Written instruction. Find each line in the listing below that contains the word "treble", and copy those lines out unchanged.

Dataset records.
========================================
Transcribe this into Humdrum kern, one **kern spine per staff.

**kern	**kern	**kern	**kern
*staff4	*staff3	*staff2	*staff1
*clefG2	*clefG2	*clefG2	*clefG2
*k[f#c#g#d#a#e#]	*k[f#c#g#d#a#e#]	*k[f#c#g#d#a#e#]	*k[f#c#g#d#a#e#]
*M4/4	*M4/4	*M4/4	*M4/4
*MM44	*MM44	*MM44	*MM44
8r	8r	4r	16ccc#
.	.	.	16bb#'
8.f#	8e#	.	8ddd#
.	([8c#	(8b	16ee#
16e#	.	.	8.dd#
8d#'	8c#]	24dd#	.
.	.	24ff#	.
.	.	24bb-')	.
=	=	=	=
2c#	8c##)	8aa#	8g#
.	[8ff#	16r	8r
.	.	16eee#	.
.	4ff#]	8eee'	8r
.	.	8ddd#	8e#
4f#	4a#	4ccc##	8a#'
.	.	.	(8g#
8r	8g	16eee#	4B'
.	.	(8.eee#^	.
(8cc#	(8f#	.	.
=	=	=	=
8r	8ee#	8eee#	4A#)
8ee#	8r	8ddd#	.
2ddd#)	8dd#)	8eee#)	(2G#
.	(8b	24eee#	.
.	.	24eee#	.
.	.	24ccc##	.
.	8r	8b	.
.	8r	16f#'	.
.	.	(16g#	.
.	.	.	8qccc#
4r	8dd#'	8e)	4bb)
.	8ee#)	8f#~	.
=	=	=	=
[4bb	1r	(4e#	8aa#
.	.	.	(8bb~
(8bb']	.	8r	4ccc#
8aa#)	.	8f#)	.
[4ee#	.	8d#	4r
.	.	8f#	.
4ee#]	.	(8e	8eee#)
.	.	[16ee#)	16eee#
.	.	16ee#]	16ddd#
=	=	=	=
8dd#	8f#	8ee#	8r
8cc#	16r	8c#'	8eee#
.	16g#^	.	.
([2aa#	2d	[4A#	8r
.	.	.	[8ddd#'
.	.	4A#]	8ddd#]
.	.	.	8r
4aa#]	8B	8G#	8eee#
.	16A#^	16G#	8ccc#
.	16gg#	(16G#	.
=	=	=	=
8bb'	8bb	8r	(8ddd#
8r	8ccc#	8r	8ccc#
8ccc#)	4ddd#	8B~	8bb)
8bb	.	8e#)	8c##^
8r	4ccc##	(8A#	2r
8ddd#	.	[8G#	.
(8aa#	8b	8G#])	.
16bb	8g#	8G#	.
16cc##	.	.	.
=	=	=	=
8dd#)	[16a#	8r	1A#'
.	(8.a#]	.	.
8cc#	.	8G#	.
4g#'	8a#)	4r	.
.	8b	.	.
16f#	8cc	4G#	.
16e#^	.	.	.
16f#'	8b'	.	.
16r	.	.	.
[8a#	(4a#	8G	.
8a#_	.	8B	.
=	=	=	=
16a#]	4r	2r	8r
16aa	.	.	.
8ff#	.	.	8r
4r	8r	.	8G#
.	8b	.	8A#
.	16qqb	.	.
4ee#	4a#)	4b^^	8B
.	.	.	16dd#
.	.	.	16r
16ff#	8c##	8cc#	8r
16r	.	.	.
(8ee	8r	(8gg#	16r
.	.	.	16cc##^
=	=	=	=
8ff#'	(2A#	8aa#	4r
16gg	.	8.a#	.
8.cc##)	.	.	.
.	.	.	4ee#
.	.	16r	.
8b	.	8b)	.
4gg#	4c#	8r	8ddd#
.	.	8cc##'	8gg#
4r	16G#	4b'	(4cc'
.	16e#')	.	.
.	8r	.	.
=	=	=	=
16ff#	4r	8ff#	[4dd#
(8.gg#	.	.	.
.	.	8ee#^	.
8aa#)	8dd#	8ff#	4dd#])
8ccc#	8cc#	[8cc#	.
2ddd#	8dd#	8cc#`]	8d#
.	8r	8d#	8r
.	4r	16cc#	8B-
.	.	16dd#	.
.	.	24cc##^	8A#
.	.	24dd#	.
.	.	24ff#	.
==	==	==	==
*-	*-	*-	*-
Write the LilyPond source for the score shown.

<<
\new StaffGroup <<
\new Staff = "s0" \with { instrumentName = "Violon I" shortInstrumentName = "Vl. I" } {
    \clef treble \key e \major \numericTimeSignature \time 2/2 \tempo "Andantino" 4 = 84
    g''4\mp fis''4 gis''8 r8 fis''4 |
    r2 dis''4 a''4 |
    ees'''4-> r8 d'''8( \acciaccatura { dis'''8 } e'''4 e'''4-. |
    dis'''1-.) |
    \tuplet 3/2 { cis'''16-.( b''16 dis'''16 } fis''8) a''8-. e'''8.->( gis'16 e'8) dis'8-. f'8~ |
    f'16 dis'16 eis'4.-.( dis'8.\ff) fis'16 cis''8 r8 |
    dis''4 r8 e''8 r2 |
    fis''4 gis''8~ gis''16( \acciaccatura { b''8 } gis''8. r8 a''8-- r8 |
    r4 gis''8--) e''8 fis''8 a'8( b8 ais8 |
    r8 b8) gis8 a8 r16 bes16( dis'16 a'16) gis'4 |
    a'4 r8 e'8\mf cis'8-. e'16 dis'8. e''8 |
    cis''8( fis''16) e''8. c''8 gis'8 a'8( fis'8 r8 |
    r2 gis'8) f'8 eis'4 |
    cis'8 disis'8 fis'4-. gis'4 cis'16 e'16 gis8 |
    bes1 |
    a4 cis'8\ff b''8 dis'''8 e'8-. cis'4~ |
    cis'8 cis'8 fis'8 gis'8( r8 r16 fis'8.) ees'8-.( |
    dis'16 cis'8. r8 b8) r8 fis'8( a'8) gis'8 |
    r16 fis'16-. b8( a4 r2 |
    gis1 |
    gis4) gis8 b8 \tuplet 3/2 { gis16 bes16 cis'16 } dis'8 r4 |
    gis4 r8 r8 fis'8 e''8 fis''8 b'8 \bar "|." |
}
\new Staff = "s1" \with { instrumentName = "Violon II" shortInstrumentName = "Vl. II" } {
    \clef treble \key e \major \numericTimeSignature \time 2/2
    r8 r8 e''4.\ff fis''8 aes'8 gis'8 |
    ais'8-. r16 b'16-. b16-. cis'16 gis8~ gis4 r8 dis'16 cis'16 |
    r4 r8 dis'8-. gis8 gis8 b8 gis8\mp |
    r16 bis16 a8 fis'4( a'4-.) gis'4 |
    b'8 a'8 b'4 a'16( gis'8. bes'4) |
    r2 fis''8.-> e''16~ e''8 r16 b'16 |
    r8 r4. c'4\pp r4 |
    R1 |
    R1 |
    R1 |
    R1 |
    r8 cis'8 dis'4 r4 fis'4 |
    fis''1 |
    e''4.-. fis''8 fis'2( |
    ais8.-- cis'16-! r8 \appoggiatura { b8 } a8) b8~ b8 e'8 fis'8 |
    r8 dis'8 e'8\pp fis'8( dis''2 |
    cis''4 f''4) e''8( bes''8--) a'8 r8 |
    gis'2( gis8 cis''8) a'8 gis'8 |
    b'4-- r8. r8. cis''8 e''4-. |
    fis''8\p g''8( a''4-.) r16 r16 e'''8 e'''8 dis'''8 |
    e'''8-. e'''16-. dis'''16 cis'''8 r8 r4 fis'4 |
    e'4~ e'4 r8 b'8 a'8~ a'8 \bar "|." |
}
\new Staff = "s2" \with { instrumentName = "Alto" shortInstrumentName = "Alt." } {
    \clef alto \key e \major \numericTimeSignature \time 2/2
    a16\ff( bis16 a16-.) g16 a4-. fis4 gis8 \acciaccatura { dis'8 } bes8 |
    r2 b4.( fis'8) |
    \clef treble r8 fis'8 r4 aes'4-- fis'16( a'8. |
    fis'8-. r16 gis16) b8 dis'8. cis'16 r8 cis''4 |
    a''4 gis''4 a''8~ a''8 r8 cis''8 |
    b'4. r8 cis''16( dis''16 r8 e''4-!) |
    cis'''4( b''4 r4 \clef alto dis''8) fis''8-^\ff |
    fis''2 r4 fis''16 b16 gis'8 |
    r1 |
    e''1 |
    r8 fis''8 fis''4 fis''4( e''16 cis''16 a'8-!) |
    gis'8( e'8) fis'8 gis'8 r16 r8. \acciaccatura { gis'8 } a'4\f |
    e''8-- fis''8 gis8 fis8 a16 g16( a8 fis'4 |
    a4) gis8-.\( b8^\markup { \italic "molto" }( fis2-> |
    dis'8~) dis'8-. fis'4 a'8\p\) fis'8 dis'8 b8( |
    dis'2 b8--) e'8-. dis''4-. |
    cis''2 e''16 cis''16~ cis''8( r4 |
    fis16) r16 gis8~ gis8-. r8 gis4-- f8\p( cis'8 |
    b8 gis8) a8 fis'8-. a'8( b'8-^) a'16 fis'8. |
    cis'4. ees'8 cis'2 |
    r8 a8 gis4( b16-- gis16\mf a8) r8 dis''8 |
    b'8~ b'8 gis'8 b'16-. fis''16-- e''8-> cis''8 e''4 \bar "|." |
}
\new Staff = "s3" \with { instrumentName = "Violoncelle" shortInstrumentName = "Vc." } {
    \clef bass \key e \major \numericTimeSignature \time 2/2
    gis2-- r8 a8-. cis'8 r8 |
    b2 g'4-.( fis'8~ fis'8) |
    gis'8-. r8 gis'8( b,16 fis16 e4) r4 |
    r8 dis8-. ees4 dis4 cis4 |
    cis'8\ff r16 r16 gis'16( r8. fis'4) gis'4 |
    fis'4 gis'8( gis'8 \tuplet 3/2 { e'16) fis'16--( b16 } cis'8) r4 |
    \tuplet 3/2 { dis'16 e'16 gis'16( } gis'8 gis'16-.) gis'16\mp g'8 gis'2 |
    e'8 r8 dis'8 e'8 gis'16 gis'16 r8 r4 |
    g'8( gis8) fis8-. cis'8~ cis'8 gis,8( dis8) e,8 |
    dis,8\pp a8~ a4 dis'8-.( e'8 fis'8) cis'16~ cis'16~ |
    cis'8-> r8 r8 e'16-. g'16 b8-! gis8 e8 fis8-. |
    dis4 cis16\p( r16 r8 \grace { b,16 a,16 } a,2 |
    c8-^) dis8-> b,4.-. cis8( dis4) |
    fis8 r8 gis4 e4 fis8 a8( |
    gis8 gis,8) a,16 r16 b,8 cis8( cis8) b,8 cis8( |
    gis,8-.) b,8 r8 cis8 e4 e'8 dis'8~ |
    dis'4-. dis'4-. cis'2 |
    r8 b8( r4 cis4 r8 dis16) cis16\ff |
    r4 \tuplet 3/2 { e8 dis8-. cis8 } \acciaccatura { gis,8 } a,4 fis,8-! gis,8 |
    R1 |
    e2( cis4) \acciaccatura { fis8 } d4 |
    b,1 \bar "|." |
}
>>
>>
========================================
Reply to the task.
    \clef treble \key e \major \numericTimeSignature \time 2/2 \tempo "Andantino" 4 = 84
    \clef treble \key e \major \numericTimeSignature \time 2/2
    \clef treble r8 fis'8 r4 aes'4-- fis'16( a'8. |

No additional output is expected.